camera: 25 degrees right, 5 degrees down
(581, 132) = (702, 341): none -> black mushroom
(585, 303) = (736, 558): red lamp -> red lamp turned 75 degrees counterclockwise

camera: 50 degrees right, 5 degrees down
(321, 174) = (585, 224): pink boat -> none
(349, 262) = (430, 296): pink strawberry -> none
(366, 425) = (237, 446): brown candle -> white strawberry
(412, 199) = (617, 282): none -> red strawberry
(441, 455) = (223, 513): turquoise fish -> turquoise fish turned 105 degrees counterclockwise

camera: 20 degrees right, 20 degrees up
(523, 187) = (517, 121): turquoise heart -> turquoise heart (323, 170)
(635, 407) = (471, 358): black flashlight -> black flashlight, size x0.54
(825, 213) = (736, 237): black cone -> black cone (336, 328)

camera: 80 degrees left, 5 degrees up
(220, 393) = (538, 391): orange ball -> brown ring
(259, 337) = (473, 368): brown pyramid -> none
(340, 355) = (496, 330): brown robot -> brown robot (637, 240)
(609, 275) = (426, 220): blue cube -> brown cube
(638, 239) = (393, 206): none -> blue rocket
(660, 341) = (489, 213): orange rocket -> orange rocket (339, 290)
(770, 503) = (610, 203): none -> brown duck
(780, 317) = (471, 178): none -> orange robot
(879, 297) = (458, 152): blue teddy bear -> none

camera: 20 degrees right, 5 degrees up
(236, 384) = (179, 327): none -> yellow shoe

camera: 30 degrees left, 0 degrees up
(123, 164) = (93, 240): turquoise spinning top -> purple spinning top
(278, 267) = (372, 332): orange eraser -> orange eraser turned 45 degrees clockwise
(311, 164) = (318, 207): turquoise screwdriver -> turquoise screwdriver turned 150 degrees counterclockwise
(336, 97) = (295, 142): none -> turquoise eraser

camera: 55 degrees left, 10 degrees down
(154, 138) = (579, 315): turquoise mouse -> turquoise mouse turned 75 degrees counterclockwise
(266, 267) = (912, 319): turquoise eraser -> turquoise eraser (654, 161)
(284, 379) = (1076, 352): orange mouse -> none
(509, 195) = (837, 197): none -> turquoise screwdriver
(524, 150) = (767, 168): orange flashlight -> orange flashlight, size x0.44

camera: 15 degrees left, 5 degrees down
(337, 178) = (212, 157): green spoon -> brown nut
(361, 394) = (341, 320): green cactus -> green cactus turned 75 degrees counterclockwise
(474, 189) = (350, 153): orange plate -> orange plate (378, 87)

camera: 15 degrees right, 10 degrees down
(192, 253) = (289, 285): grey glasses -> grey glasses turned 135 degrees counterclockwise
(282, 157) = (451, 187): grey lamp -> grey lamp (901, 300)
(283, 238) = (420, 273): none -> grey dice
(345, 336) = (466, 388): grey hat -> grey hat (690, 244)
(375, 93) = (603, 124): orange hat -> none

#### [ABOUT THIS EXERCISE]
Within the material above, copy exactly the lines from the line that holds "camera: 50 degrees right, 5 degrees down" up to and including the line that holds "(441, 455) = (223, 513): turquoise".

#### [OUTPUT FOR THIS EXERCISE]
camera: 50 degrees right, 5 degrees down
(321, 174) = (585, 224): pink boat -> none
(349, 262) = (430, 296): pink strawberry -> none
(366, 425) = (237, 446): brown candle -> white strawberry
(412, 199) = (617, 282): none -> red strawberry
(441, 455) = (223, 513): turquoise fish -> turquoise fish turned 105 degrees counterclockwise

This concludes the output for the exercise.